Assignment.
Copy exactly the lines from the beginning of the data down to and including the line holding "C2: 3.3nF (FB, U1/in-) -> 3.3nF (U1/in-, VB)", without any pictures.

Task data.
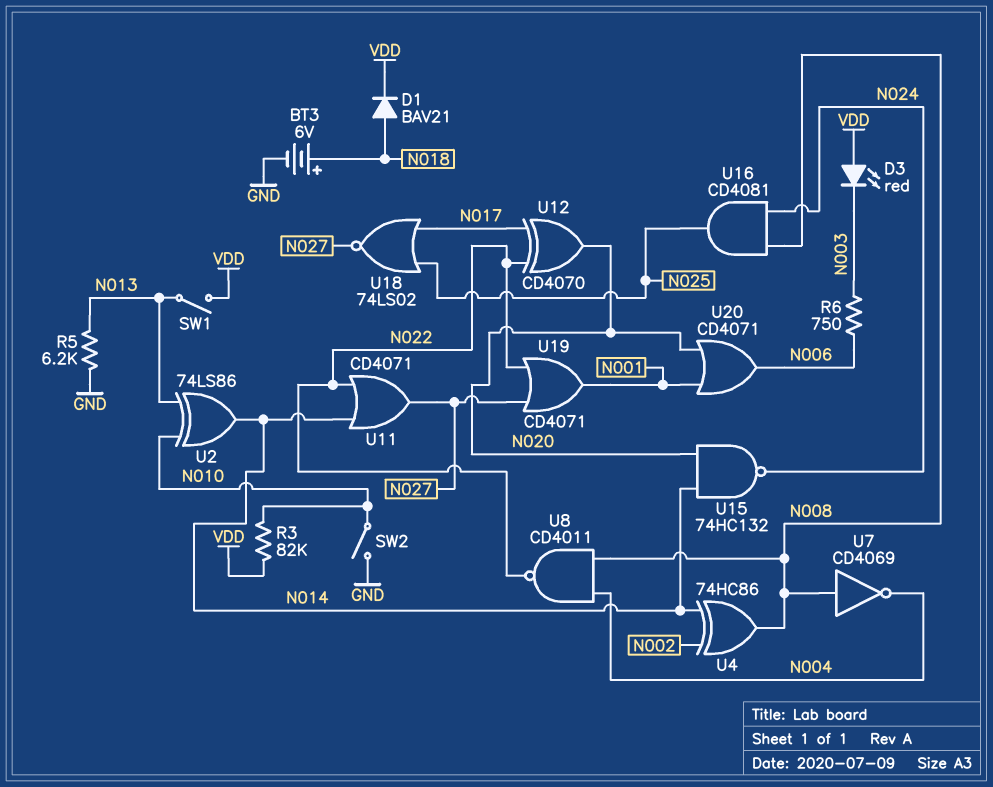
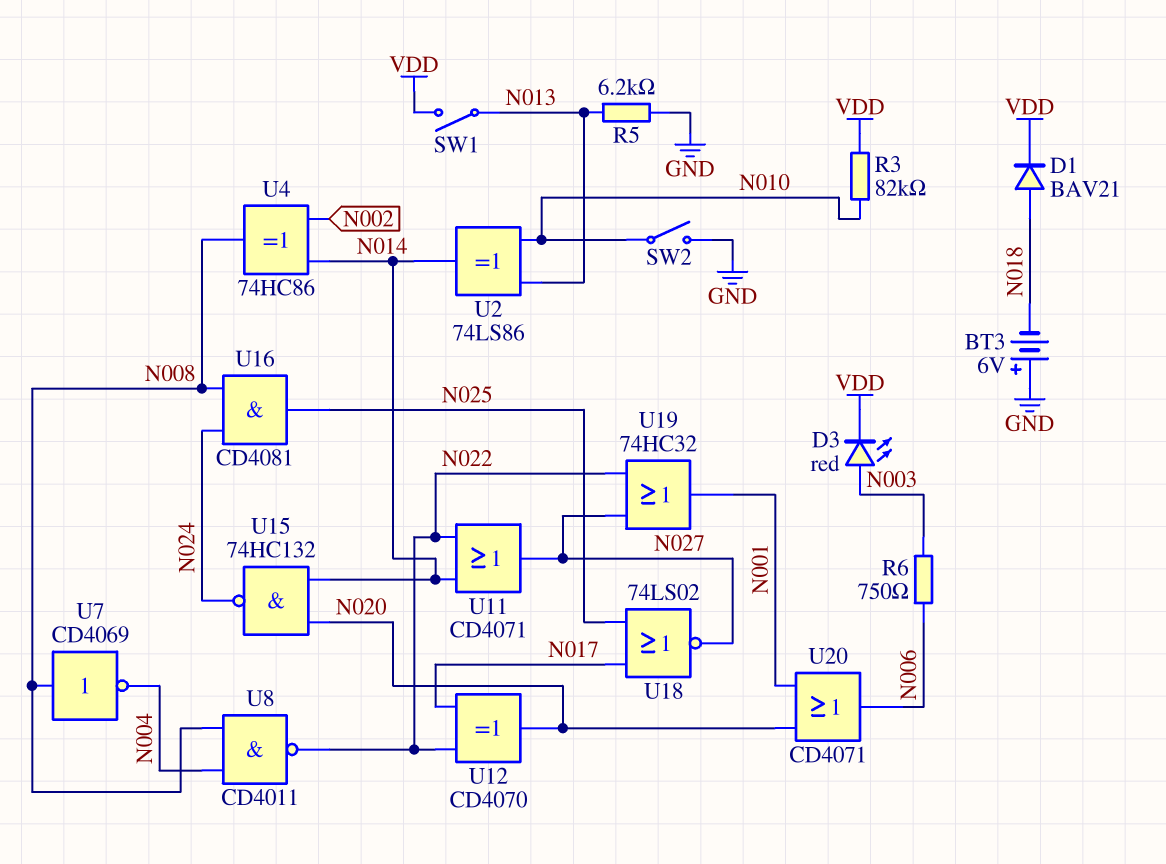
BT3: 6V (plus N018, minus GND) -> 6V (plus GND, minus N018)
D3: LED red (A VDD, K N003) -> LED red (A N003, K VDD)
U19: OR CD4071 (in N022, in N027, out N001) -> OR 74HC32 (in N022, in N027, out N001)

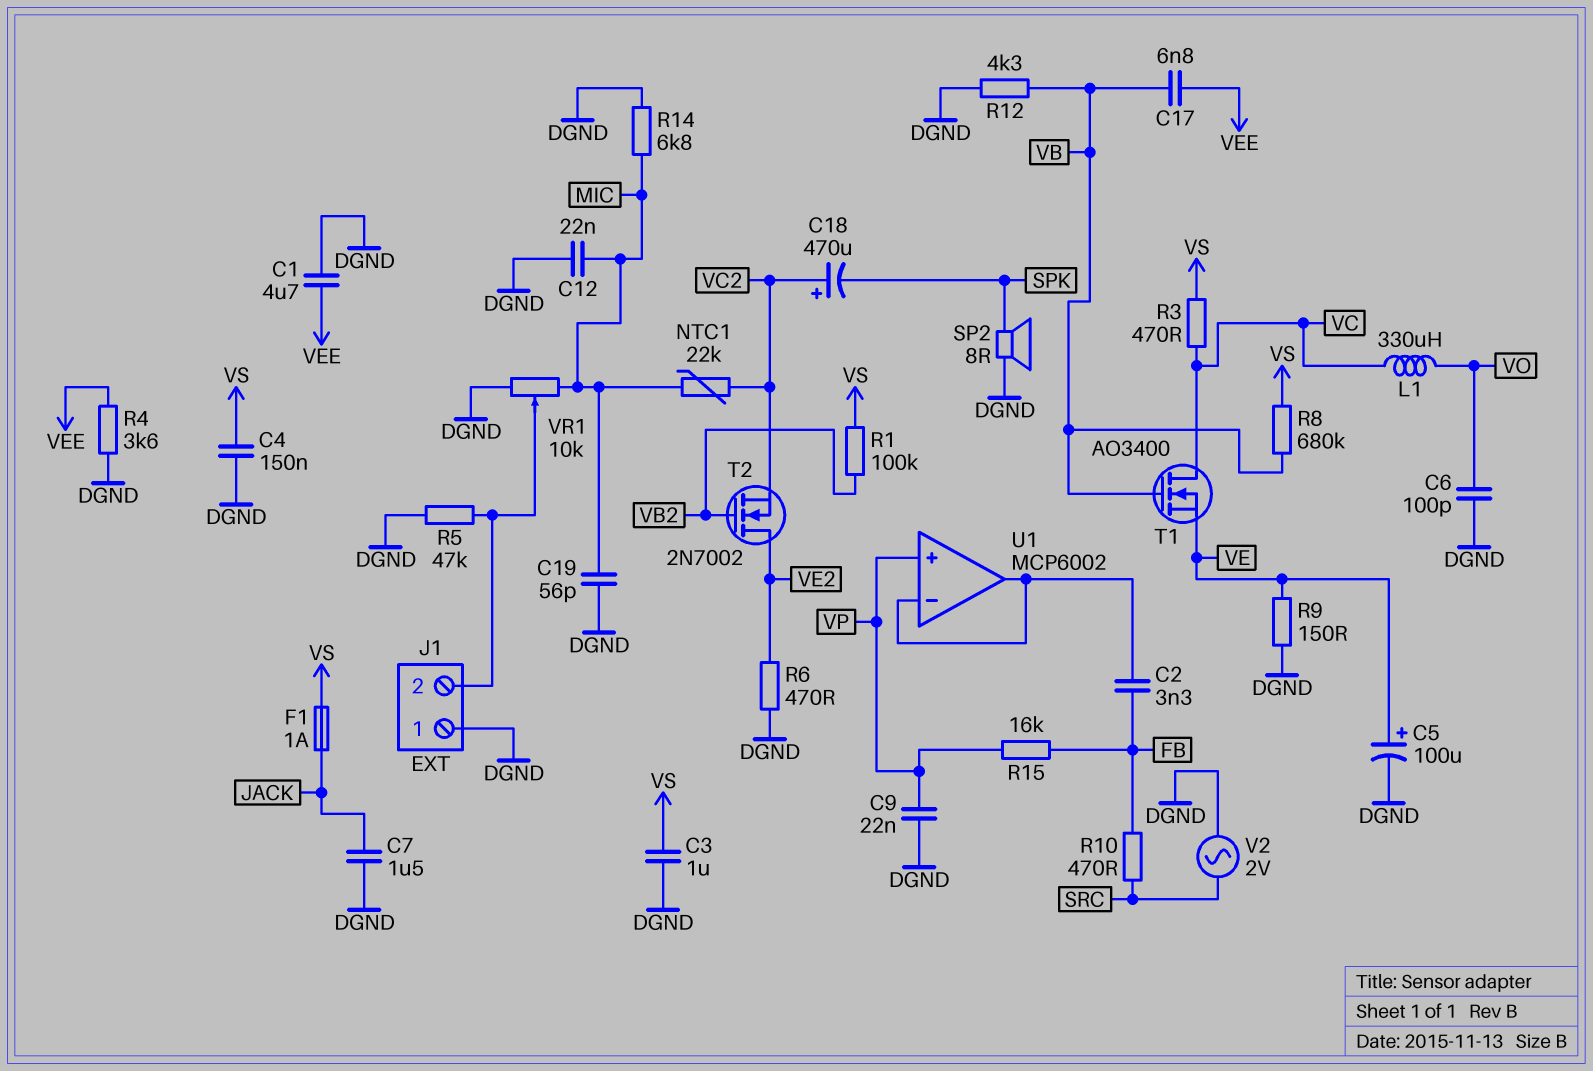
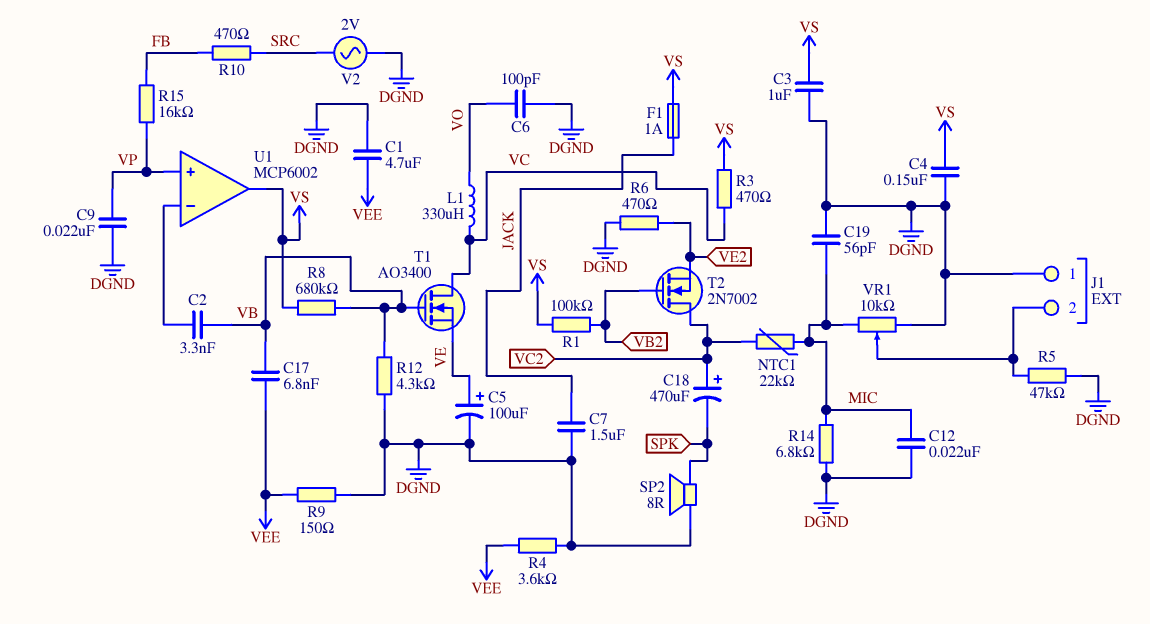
C2: 3.3nF (FB, U1/in-) -> 3.3nF (U1/in-, VB)
R9: 150 (DGND, VE) -> 150 (DGND, VEE)
T2: NMOS 2N7002 (G VB2, D VE2, S VC2) -> NMOS 2N7002 (G VB2, D VC2, S VE2)
U1 pin out: U1/in- -> VS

Response to this exercise.
BT3: 6V (plus N018, minus GND) -> 6V (plus GND, minus N018)
D3: LED red (A VDD, K N003) -> LED red (A N003, K VDD)
U19: OR CD4071 (in N022, in N027, out N001) -> OR 74HC32 (in N022, in N027, out N001)

C2: 3.3nF (FB, U1/in-) -> 3.3nF (U1/in-, VB)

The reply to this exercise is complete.